Work task :: The records that follow should be returned exactly, pictures excluded.
*****
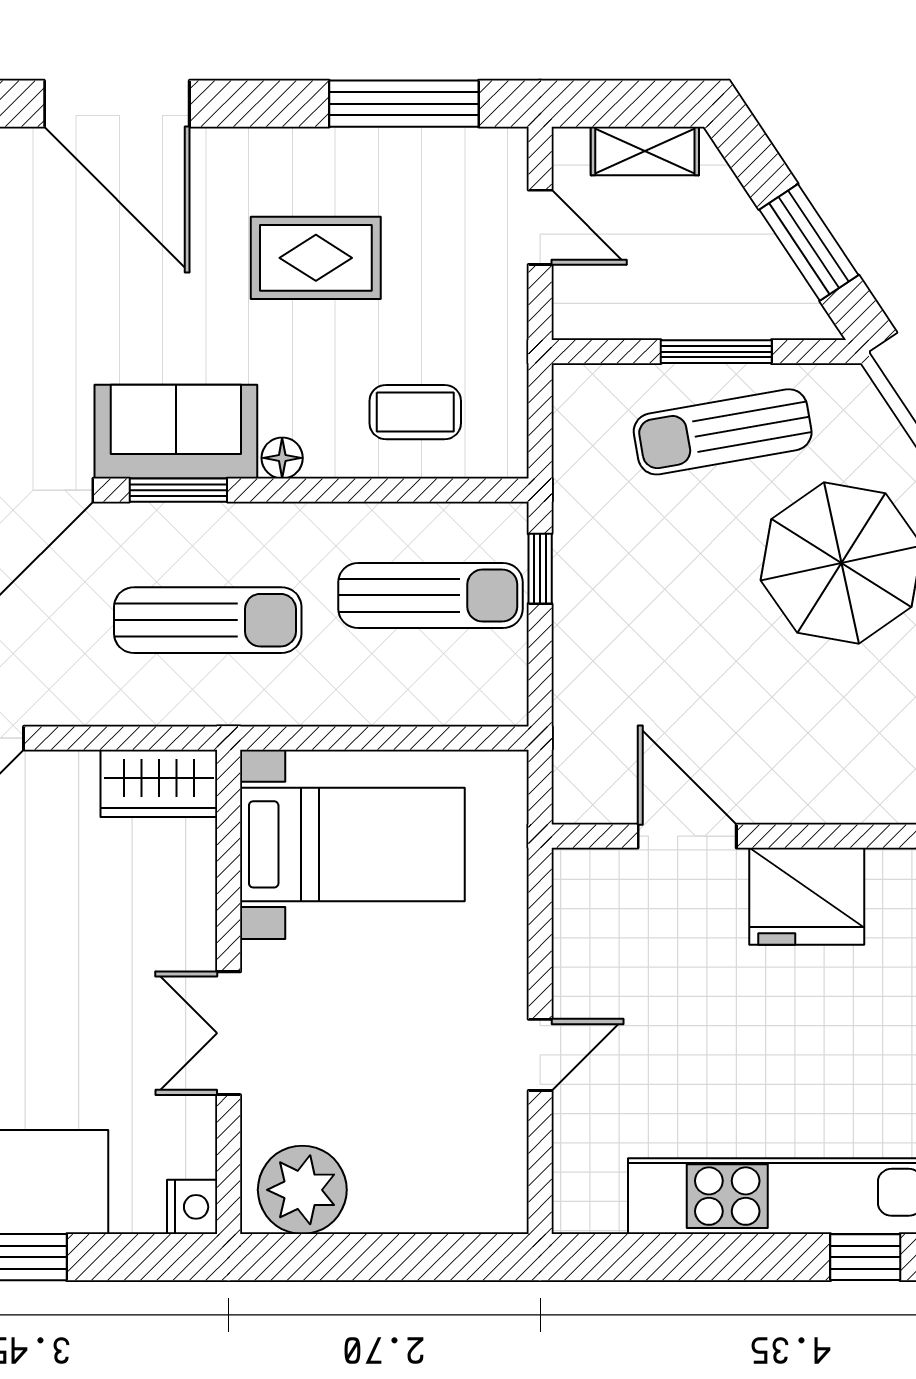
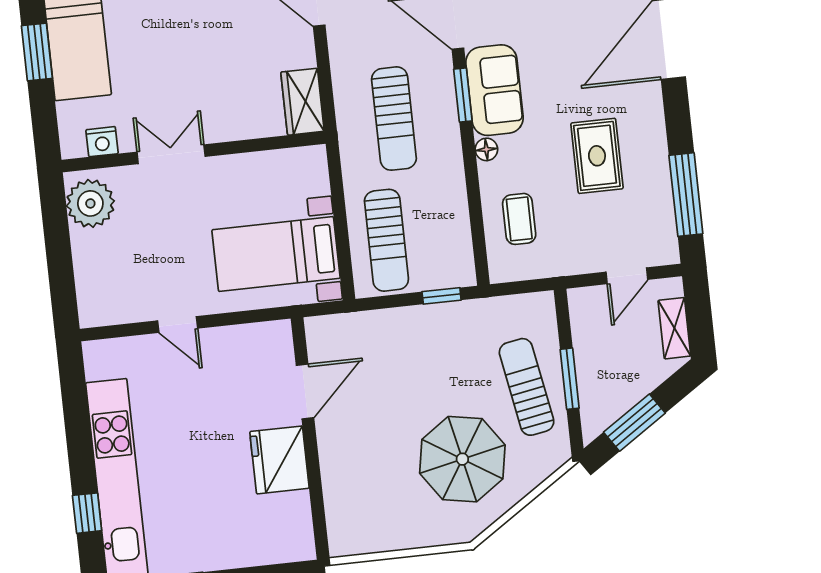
sun lounger: (431, 595) -> (386, 240), moved
bed with nightstands: (352, 844) -> (276, 254), moved, turned 90
nightstand: (192, 1207) -> (102, 142), moved

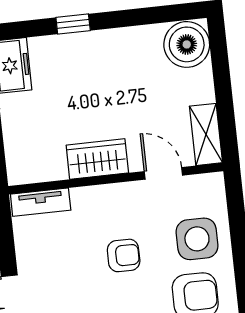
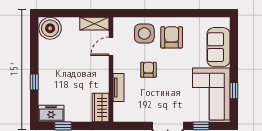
wardrobe: (97, 159) -> (101, 107), moved
tv unit: (41, 202) -> (118, 87), moved

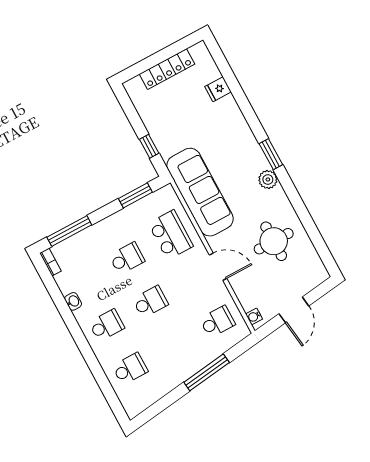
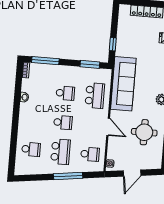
school desk: (107, 325) -> (60, 152), moved, width x1.85

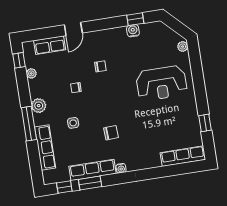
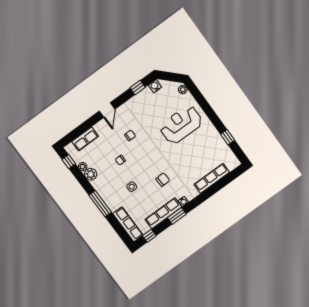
door: (73, 29) -> (107, 110), moved
water cooler: (133, 31) -> (155, 86), moved
reception desk: (161, 83) -> (181, 125), turned 180
plant: (39, 106) -> (91, 174), moved
row of seats: (45, 148) -> (128, 224), moved
row of seats: (183, 156) -> (212, 178), moved
window: (90, 183) -> (177, 216), moved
*****
Response below ::
sun lounger: (431, 595) -> (386, 240), moved
bed with nightstands: (352, 844) -> (276, 254), moved, turned 90
nightstand: (192, 1207) -> (102, 142), moved

wardrobe: (97, 159) -> (101, 107), moved
tv unit: (41, 202) -> (118, 87), moved

school desk: (107, 325) -> (60, 152), moved, width x1.85

door: (73, 29) -> (107, 110), moved
water cooler: (133, 31) -> (155, 86), moved
reception desk: (161, 83) -> (181, 125), turned 180
plant: (39, 106) -> (91, 174), moved
row of seats: (45, 148) -> (128, 224), moved
row of seats: (183, 156) -> (212, 178), moved
window: (90, 183) -> (177, 216), moved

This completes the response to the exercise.